- _Work to be completed_
From the line containing "(423, 98) = (396, 162): none" to the last line of the records, please reproduce every line exactly and nothing more.
======== Available data
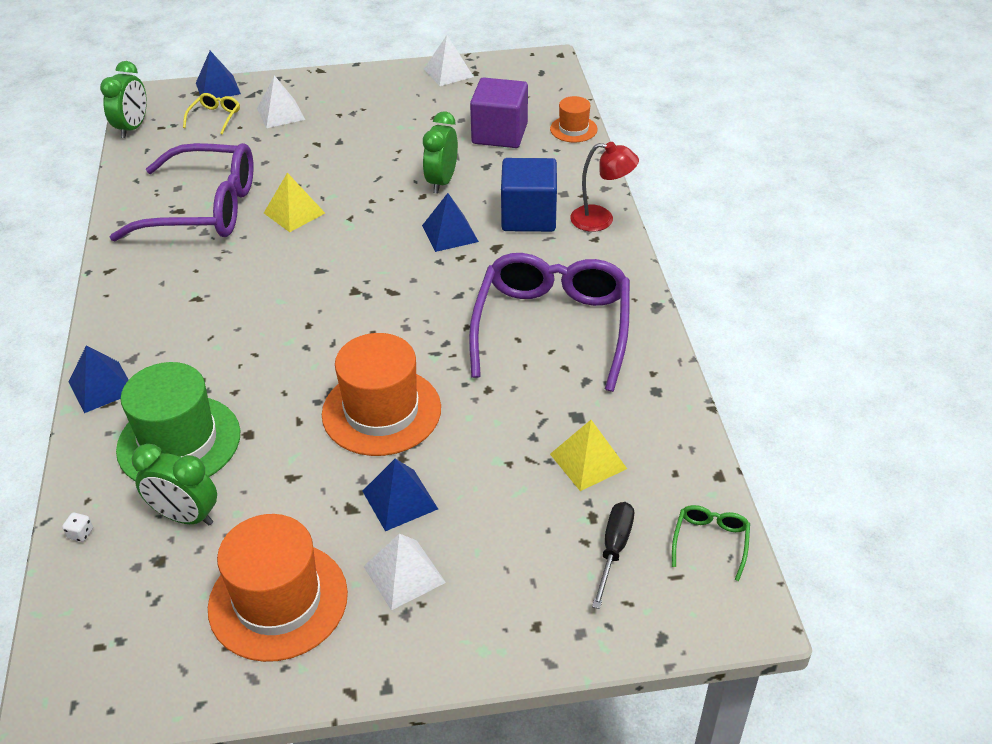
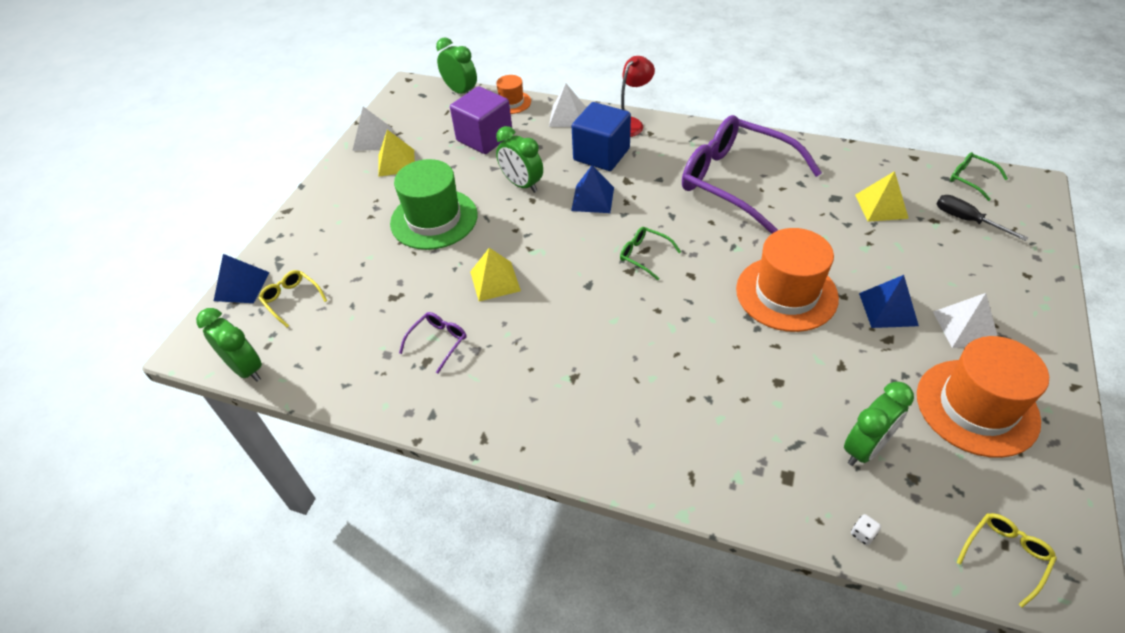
camera: 60 degrees left, 5 degrees up
(85, 647) = (1005, 556): none -> yellow glasses
(101, 387) = (664, 479): blue pyramid -> none
(179, 441) = (768, 433): green hat -> green hat (434, 219)
(202, 209) = (438, 342): purple glasses -> purple glasses, size x0.40
(281, 114) = (332, 252): white pyramid -> white pyramid (567, 116)
(383, 294) = (644, 255): none -> green glasses
(423, 98) = (396, 162): none -> yellow pyramid
(566, 92) = (461, 91): none -> green clock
================
- _Response area_
(423, 98) = (396, 162): none -> yellow pyramid
(566, 92) = (461, 91): none -> green clock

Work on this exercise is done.